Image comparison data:
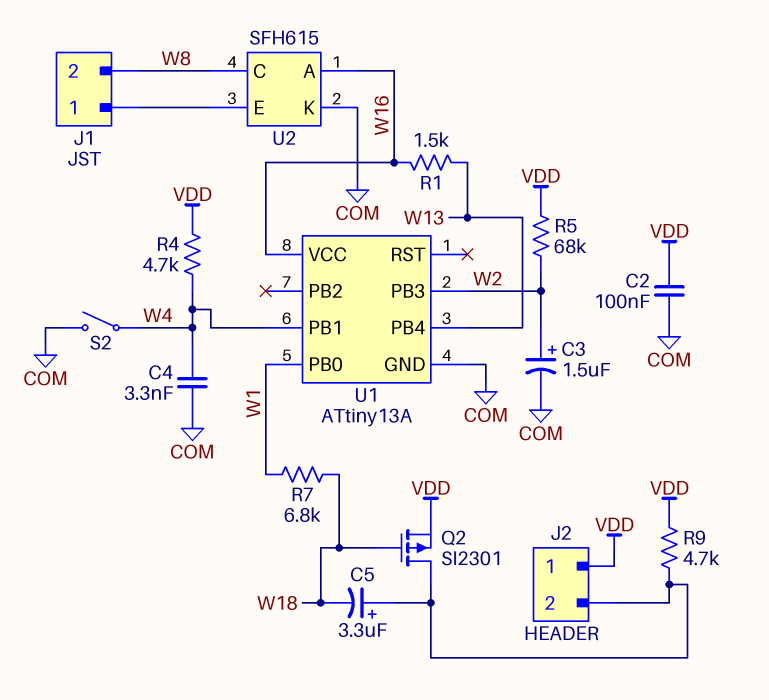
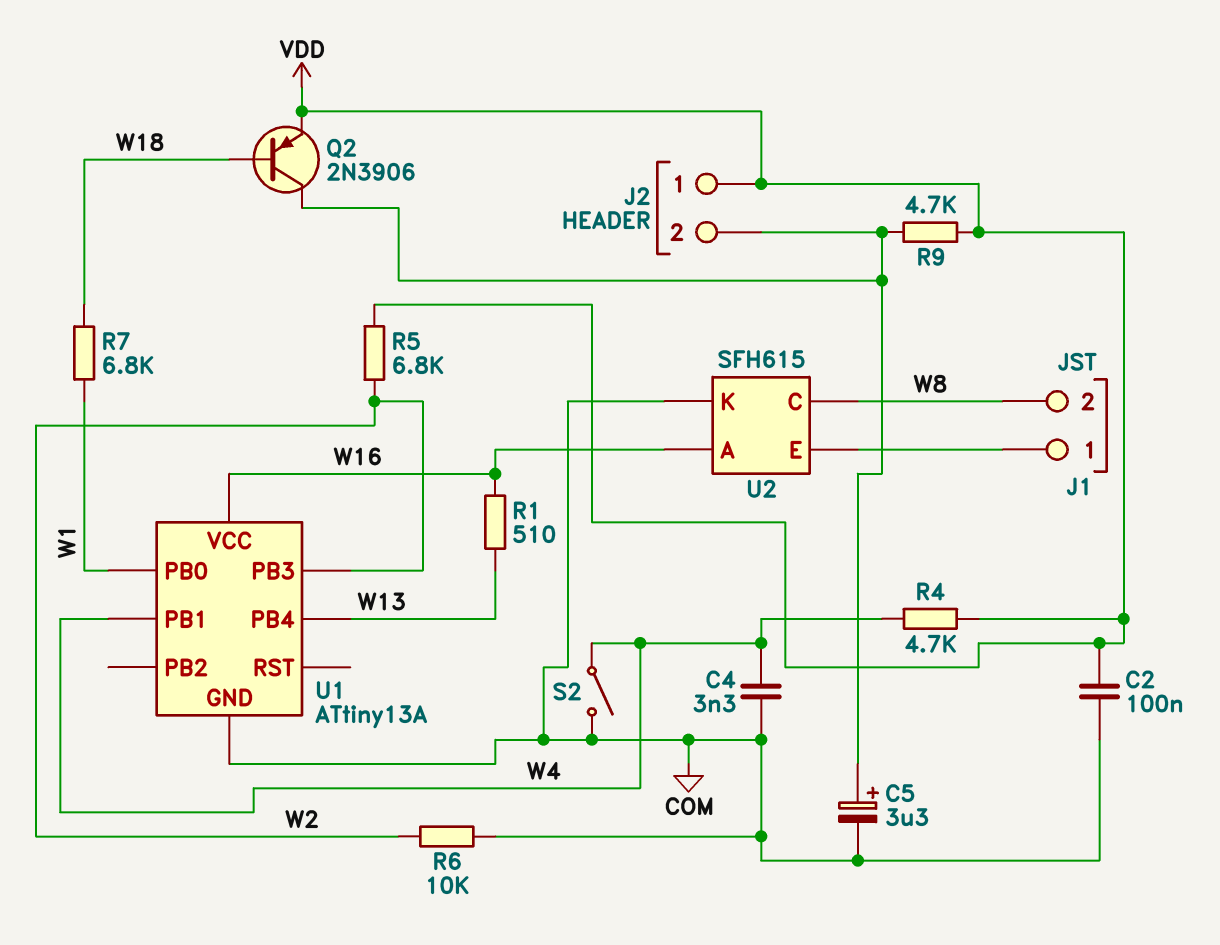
C3: 1.5uF (plus W2, minus COM) -> none
C5: 3.3uF (plus J2/2, minus W18) -> 3.3uF (plus J2/2, minus COM)
Q2: PMOS SI2301 (G W18, D J2/2, S VDD) -> PNP 2N3906 (B W18, C J2/2, E VDD)
R1: 1.5k (W13, W16) -> 510 (W13, W16)
R5: 68k (VDD, W2) -> 6.8k (VDD, W2)
R6: none -> 10k (COM, W2)

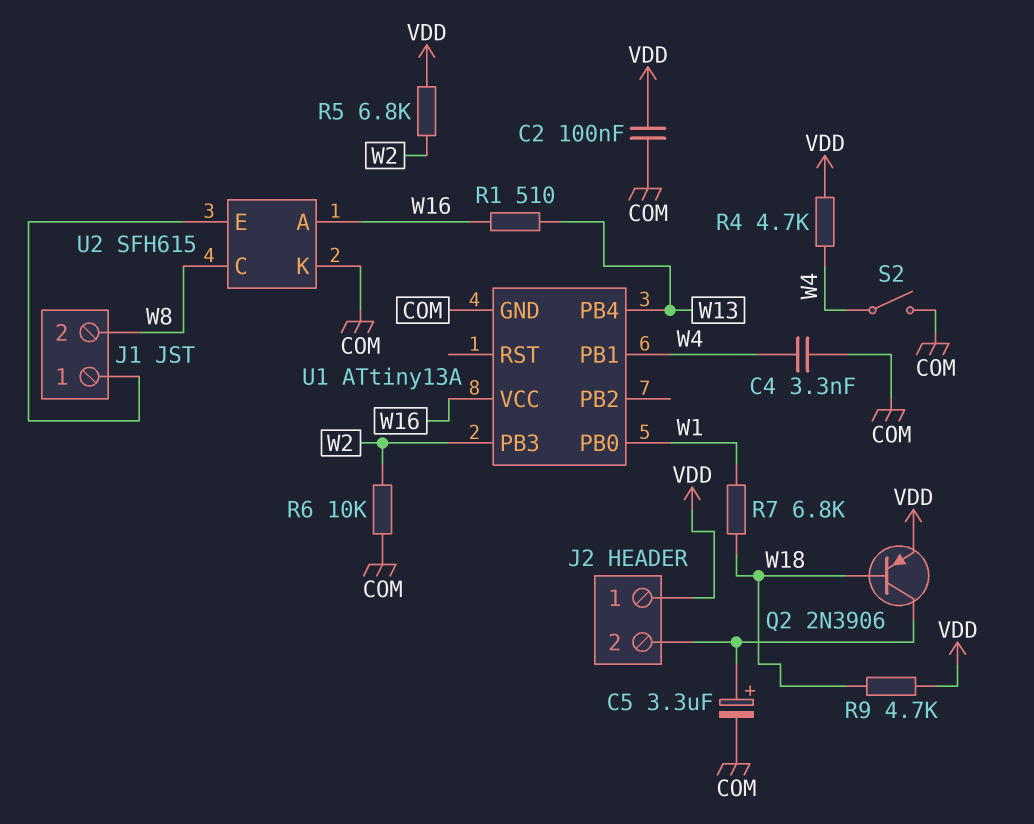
R9: 4.7k (J2/2, VDD) -> 4.7k (VDD, W18)

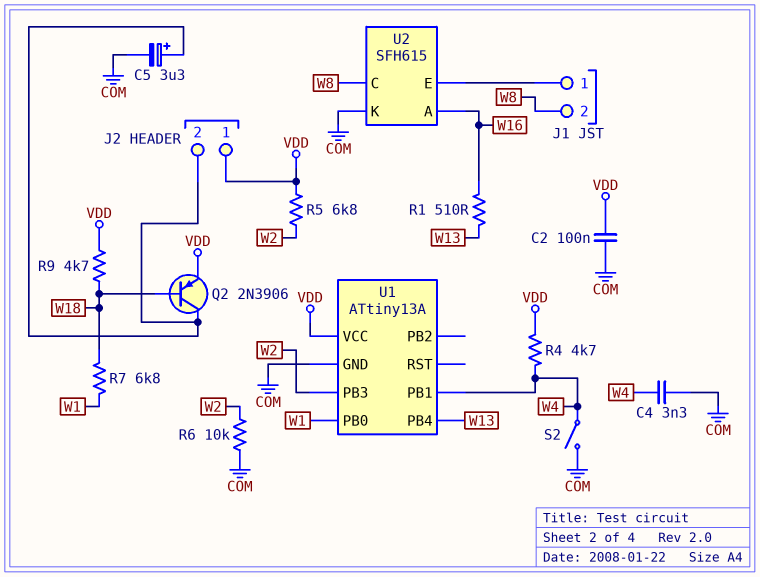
U1 pin VCC: W16 -> VDD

• [EXERCISE]:
Collect every line from the records above that contains the word "minus".

• [YOUR RESPONSE]:
C3: 1.5uF (plus W2, minus COM) -> none
C5: 3.3uF (plus J2/2, minus W18) -> 3.3uF (plus J2/2, minus COM)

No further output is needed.